#### [What is being asked]
Scan the records for the string "blue"; copy each line where it occurs.

START Study material

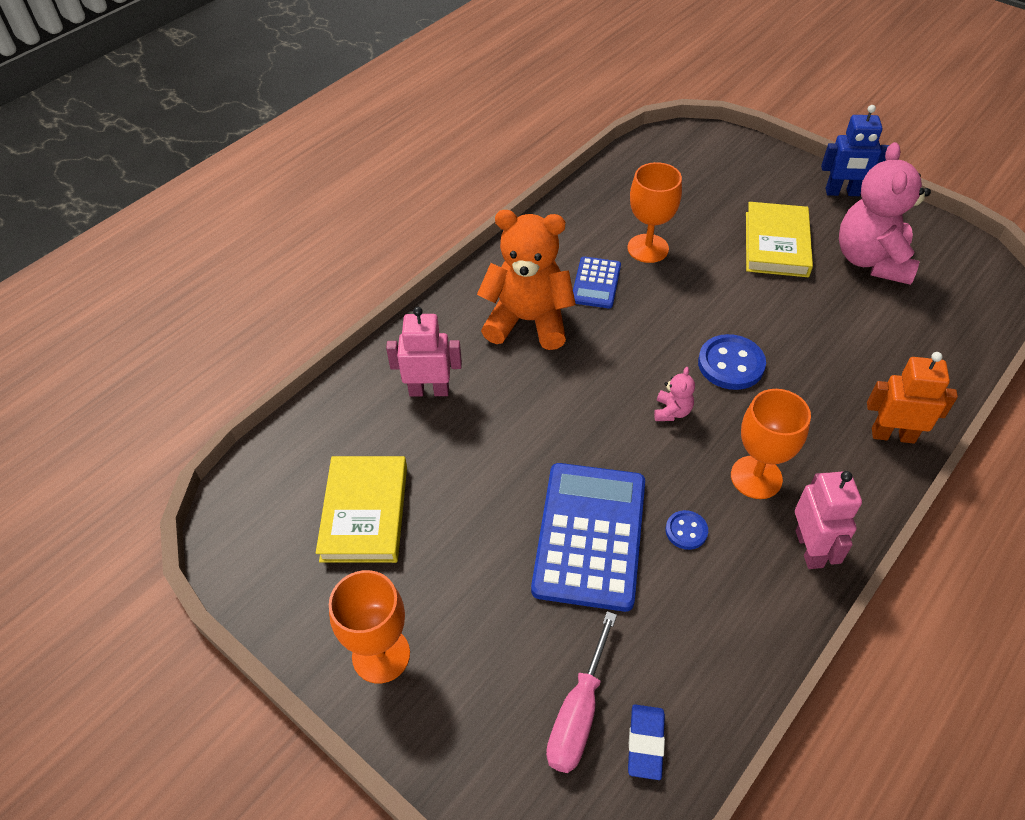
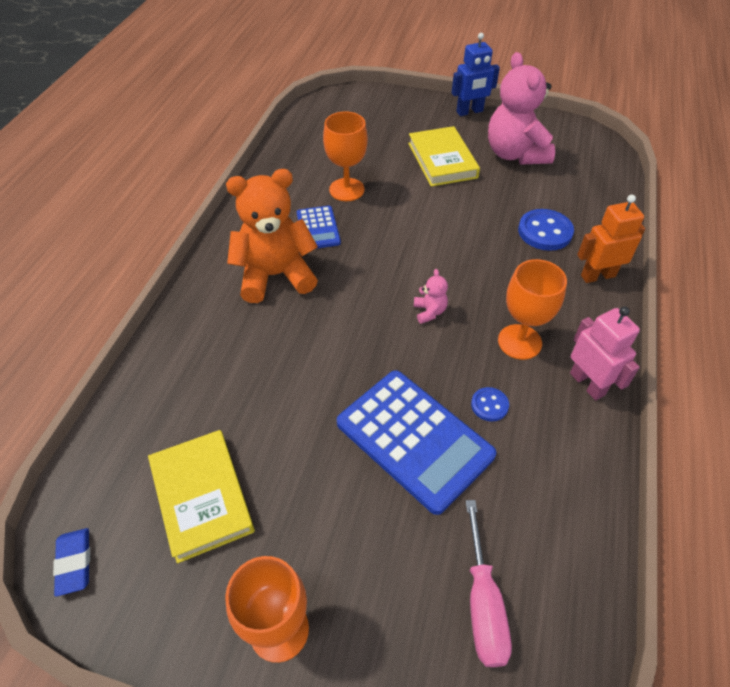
camera: 25 degrees left, 0 degrees up
(429, 390) = (214, 362): pink robot -> none
(589, 535) = (414, 439): blue calculator -> blue calculator turned 150 degrees clockwise
(645, 743) = (550, 604): blue eraser -> blue eraser (74, 563)
(731, 364) = (455, 260): blue button -> blue button (545, 232)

END Study material

#### [Output for this task]
(589, 535) = (414, 439): blue calculator -> blue calculator turned 150 degrees clockwise
(645, 743) = (550, 604): blue eraser -> blue eraser (74, 563)
(731, 364) = (455, 260): blue button -> blue button (545, 232)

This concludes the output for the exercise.